Find the lines below that include the word "star" and report how many there are, with no other text.
--- Data records Enclosed Below ---
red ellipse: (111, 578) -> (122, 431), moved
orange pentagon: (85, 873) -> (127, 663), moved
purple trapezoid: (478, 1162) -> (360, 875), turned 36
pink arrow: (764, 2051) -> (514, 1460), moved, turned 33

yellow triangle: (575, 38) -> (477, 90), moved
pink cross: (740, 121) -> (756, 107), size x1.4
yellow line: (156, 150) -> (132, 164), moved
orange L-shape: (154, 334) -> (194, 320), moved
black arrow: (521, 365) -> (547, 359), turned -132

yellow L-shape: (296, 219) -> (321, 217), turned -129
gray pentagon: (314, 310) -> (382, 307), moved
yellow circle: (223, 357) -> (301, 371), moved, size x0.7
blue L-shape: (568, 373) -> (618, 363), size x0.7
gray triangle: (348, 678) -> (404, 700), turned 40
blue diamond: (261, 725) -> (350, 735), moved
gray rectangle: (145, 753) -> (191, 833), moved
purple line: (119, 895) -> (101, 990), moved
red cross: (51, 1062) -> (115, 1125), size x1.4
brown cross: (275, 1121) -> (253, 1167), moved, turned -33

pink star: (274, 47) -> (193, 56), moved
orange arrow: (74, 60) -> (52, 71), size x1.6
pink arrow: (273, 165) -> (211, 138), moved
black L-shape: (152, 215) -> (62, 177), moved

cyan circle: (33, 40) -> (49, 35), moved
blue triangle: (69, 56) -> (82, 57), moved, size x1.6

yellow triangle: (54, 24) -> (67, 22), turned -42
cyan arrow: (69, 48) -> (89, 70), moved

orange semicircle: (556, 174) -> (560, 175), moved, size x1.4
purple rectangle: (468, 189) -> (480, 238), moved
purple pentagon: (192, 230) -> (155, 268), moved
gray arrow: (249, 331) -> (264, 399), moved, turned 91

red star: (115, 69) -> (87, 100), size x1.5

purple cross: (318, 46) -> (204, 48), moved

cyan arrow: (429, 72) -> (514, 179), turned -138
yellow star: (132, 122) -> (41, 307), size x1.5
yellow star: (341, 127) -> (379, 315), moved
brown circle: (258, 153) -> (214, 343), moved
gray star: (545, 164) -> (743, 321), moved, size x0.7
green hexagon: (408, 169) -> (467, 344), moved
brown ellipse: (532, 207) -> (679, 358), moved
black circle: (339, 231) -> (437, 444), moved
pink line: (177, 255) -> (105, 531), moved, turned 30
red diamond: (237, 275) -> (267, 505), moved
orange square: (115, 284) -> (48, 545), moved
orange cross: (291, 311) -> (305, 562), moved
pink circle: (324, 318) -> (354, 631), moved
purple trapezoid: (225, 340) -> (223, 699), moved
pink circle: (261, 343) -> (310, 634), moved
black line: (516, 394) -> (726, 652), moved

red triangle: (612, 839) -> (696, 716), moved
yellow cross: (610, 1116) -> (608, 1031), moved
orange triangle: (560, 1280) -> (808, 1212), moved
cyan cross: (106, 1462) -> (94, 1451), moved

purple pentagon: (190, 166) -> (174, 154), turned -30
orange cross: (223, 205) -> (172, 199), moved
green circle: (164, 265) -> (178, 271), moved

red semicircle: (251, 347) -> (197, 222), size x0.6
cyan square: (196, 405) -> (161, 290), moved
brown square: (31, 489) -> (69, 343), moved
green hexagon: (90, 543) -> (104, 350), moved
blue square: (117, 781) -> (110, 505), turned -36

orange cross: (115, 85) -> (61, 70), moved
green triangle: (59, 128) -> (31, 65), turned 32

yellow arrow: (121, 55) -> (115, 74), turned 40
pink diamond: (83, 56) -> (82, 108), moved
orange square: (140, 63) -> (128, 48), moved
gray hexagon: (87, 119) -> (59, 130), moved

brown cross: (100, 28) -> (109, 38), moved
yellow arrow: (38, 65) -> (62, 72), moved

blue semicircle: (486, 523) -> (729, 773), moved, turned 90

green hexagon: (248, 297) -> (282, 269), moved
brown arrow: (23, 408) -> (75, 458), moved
--- End of Enclosed Data records ---
Answer below: 5